SOURCE MATERIAL below:

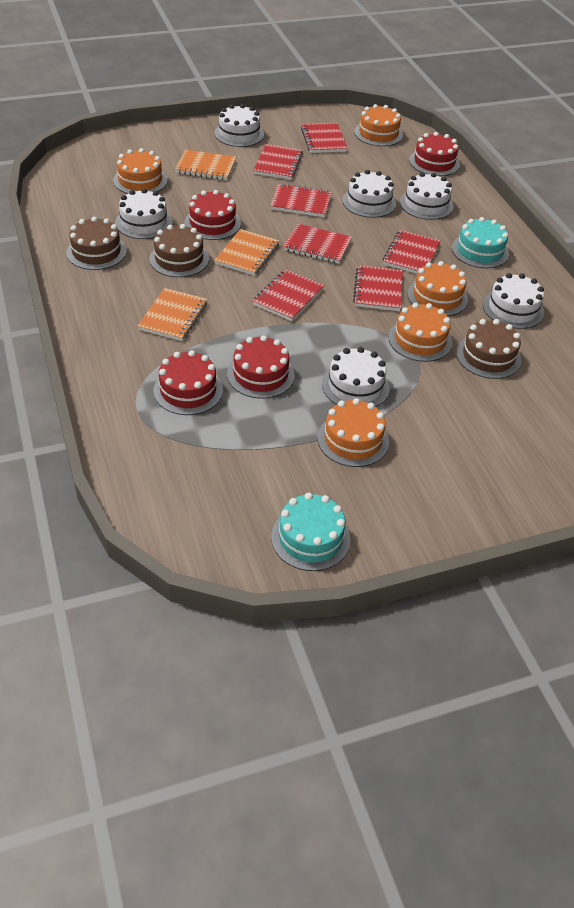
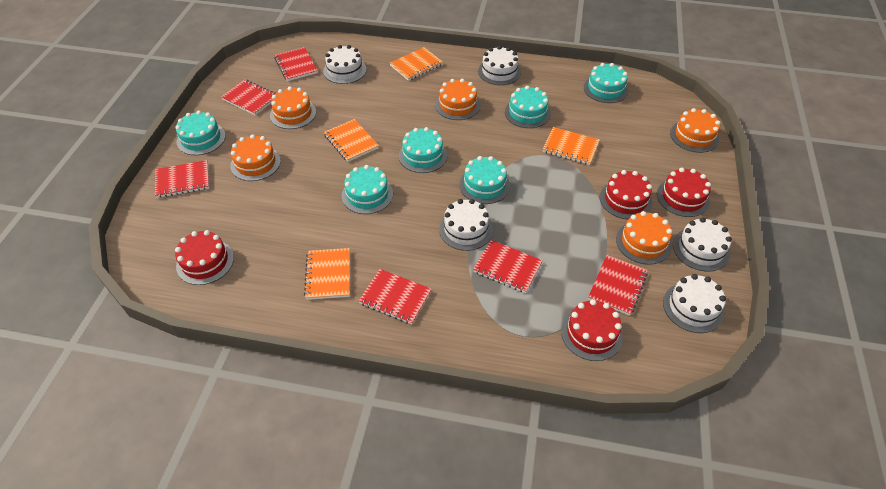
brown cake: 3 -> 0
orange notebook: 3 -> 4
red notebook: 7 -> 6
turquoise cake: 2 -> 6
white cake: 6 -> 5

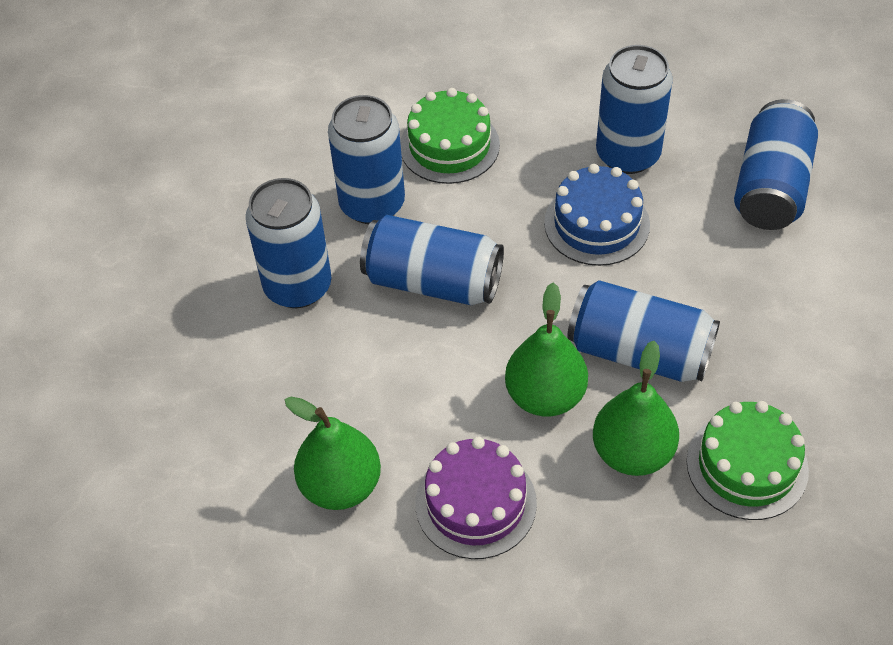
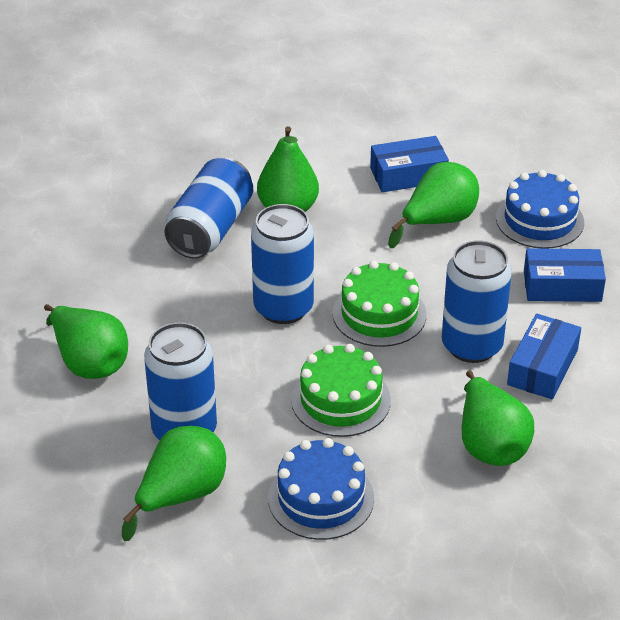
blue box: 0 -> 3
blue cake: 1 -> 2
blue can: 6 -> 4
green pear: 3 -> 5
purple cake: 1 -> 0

End of SOURCE MATERIAL.

Only a number should be returned: the count of lines above that include "cake".

5